EXERCISE GOAL: Set down exactly the lines from the one containing "C101: none -> 150nF (AGND, VS)" through the last line of the records below, both included, and nothing else.

Version comparison data
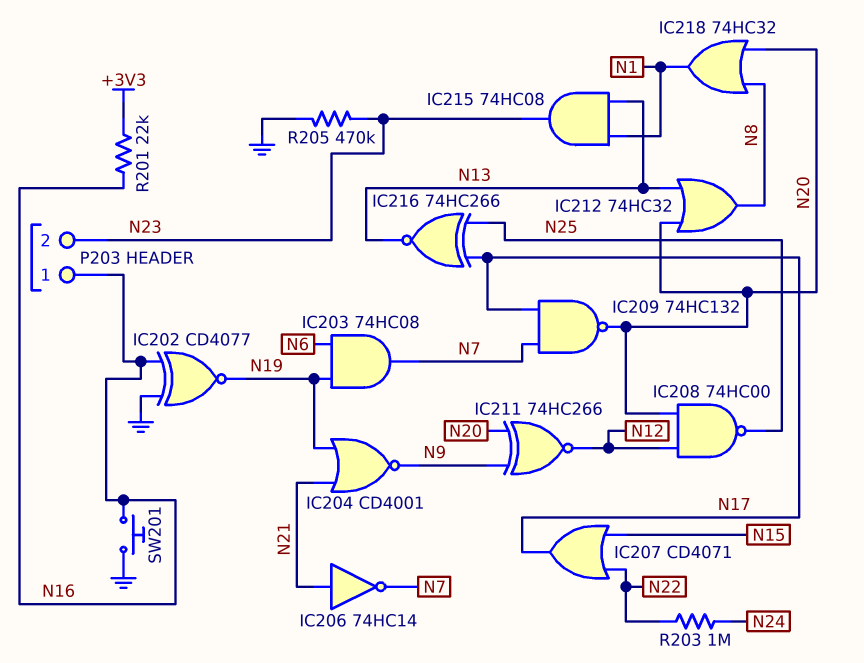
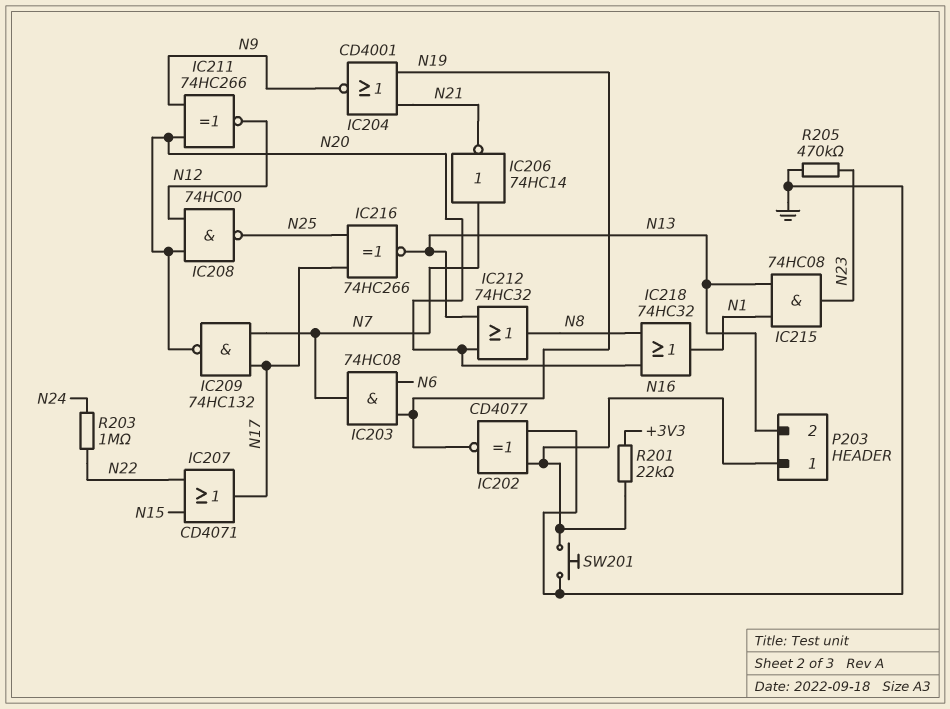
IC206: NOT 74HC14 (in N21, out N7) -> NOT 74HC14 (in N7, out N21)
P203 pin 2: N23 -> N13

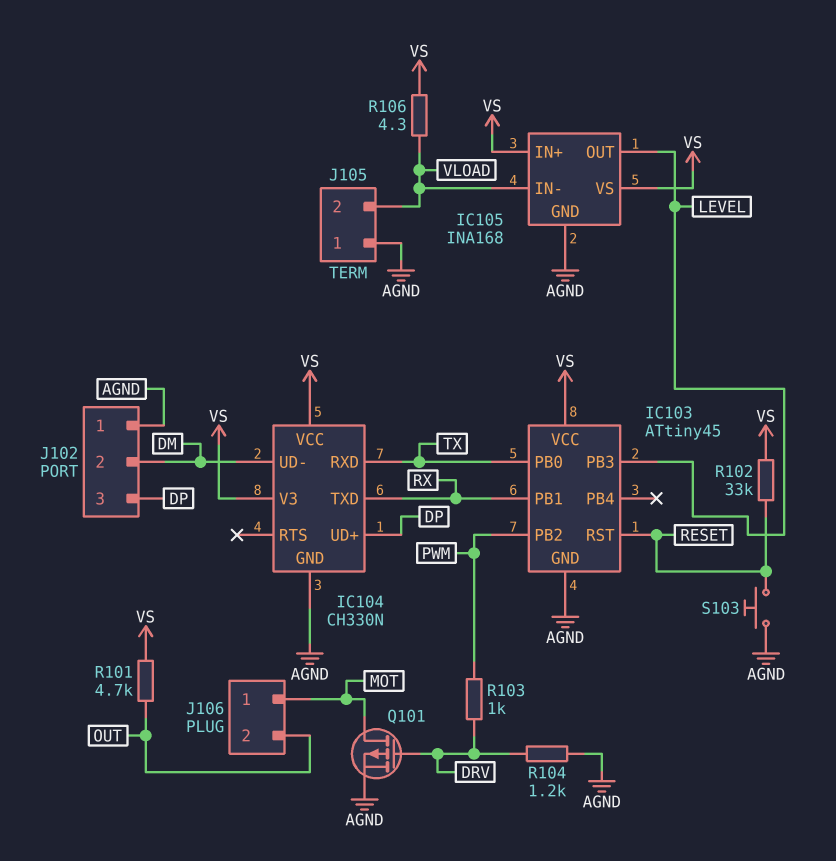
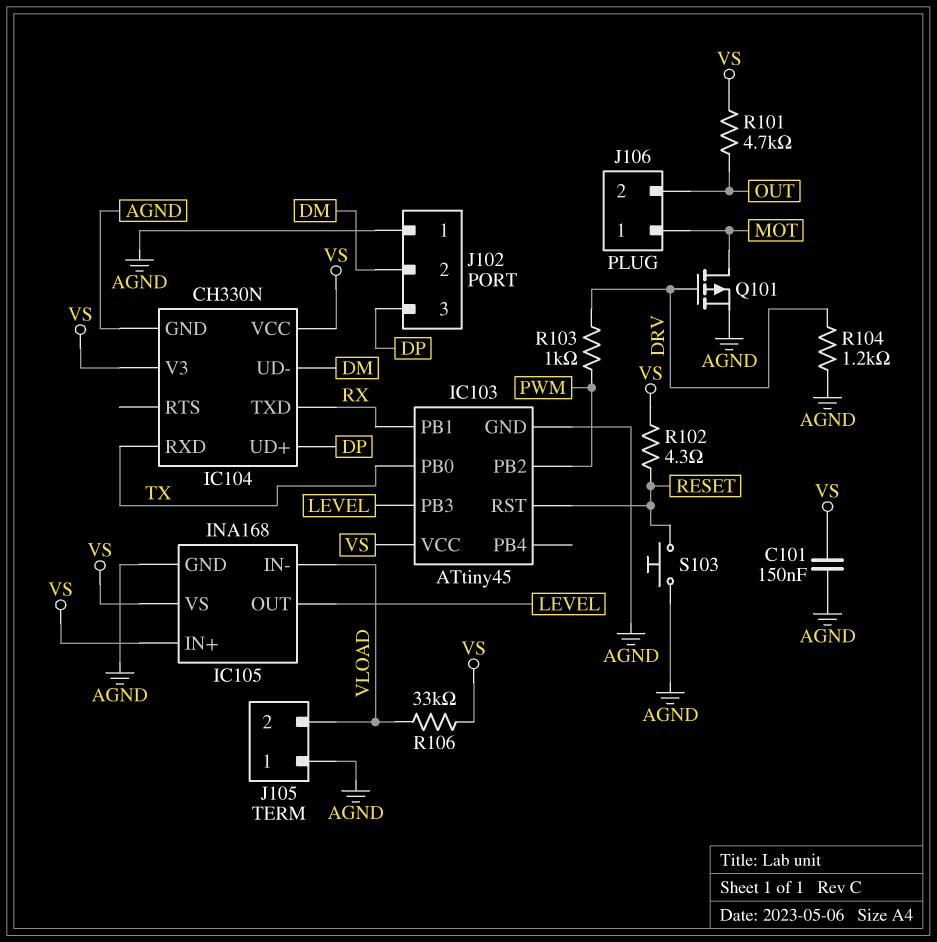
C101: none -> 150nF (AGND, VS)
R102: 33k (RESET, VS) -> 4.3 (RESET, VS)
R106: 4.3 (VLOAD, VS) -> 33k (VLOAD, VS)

YOUR SOLUTION:
C101: none -> 150nF (AGND, VS)
R102: 33k (RESET, VS) -> 4.3 (RESET, VS)
R106: 4.3 (VLOAD, VS) -> 33k (VLOAD, VS)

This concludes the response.